*OBJECTIVE:* Swap "jam" for "honey" in the listing lines from the one containing "coordinates (469, 398)." down through the one containing "The image size is (960, 540). Find", and return only those lines with nothing else changed.

*EXTRACTED ENTRIES:*
──────────

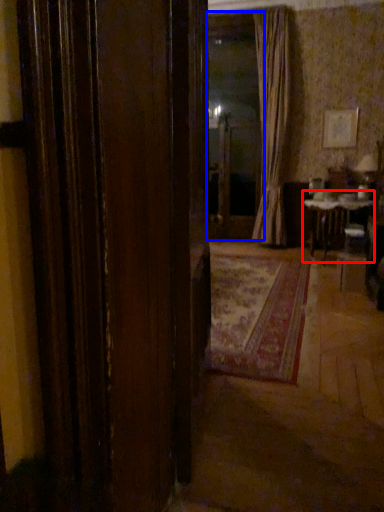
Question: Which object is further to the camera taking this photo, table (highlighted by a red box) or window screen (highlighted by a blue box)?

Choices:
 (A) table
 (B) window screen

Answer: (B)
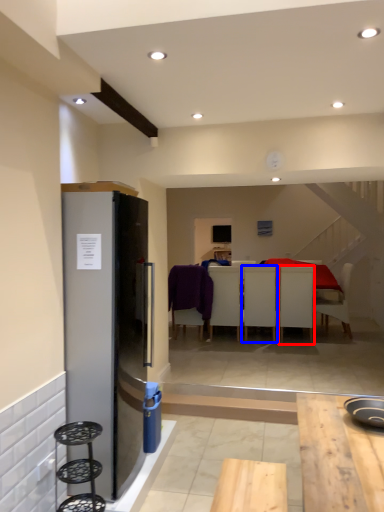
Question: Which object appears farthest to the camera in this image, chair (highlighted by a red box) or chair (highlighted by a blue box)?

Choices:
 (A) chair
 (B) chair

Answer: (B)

──────────

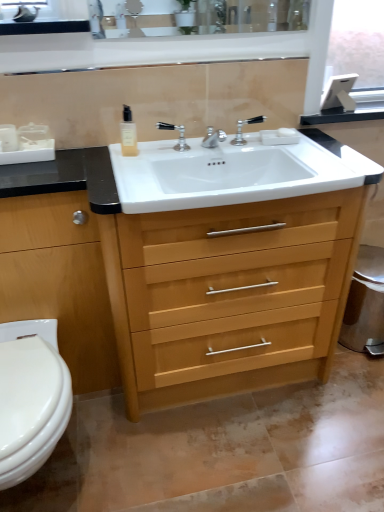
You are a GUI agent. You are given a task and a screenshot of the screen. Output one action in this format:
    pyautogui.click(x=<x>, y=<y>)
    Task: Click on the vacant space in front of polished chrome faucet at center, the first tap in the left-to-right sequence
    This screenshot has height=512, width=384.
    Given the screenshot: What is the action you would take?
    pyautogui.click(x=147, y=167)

──────────

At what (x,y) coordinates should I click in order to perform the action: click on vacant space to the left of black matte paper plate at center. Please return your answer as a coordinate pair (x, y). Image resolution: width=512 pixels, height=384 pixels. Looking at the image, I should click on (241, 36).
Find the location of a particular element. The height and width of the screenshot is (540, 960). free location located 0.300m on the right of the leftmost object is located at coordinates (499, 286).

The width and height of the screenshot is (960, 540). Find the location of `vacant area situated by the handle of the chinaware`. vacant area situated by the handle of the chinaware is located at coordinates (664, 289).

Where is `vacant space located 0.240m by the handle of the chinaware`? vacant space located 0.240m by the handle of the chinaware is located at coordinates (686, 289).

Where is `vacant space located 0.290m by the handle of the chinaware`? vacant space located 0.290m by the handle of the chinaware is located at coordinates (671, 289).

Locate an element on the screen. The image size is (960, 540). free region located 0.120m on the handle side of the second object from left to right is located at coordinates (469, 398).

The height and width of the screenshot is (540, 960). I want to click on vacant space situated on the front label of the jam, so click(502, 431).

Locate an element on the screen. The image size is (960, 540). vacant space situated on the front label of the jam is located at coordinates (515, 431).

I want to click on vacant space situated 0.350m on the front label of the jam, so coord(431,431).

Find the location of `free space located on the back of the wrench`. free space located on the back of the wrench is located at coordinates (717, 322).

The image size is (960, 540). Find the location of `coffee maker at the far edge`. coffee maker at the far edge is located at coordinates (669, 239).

──────────

*SOLUTION TO THIS EXERCISE:*
Locate an element on the screen. The image size is (960, 540). free region located 0.120m on the handle side of the second object from left to right is located at coordinates (469, 398).

The height and width of the screenshot is (540, 960). I want to click on vacant space situated on the front label of the honey, so click(502, 431).

Locate an element on the screen. The image size is (960, 540). vacant space situated on the front label of the honey is located at coordinates (515, 431).

I want to click on vacant space situated 0.350m on the front label of the honey, so coord(431,431).

Find the location of `free space located on the back of the wrench`. free space located on the back of the wrench is located at coordinates (717, 322).

The image size is (960, 540). Find the location of `coffee maker at the far edge`. coffee maker at the far edge is located at coordinates (669, 239).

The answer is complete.